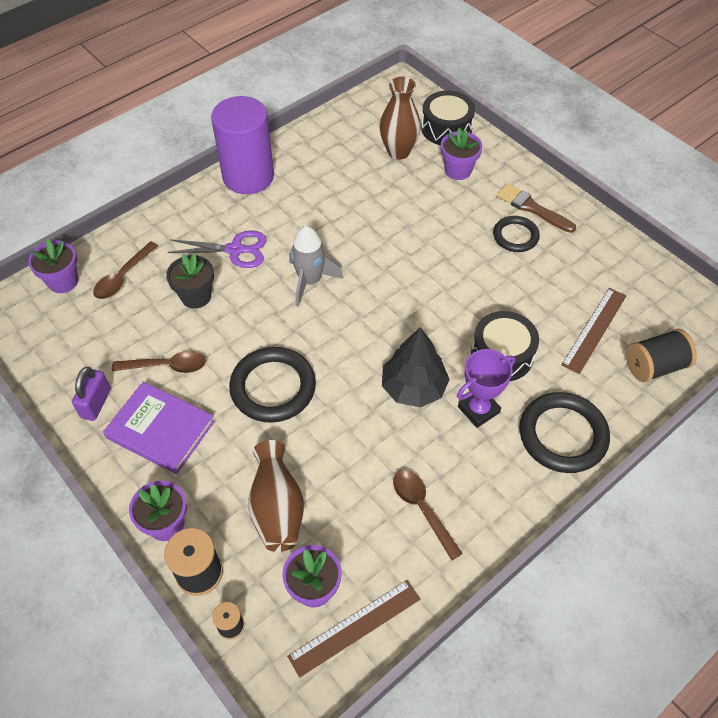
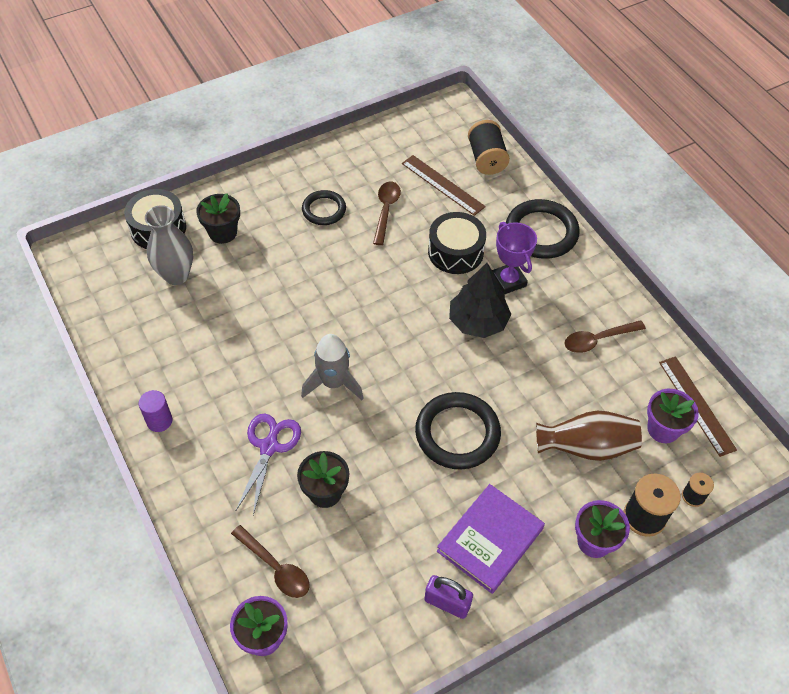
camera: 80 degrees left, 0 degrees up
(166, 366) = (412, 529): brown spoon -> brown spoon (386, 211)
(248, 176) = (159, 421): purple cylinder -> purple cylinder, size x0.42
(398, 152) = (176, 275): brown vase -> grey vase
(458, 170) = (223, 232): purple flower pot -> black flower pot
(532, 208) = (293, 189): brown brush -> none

#### Problem:
Each line from the one with "(166, 366) = (412, 529): brown" through the end of the records above should be written out exactly. No other line should appear.

#### Answer to the problem:
(166, 366) = (412, 529): brown spoon -> brown spoon (386, 211)
(248, 176) = (159, 421): purple cylinder -> purple cylinder, size x0.42
(398, 152) = (176, 275): brown vase -> grey vase
(458, 170) = (223, 232): purple flower pot -> black flower pot
(532, 208) = (293, 189): brown brush -> none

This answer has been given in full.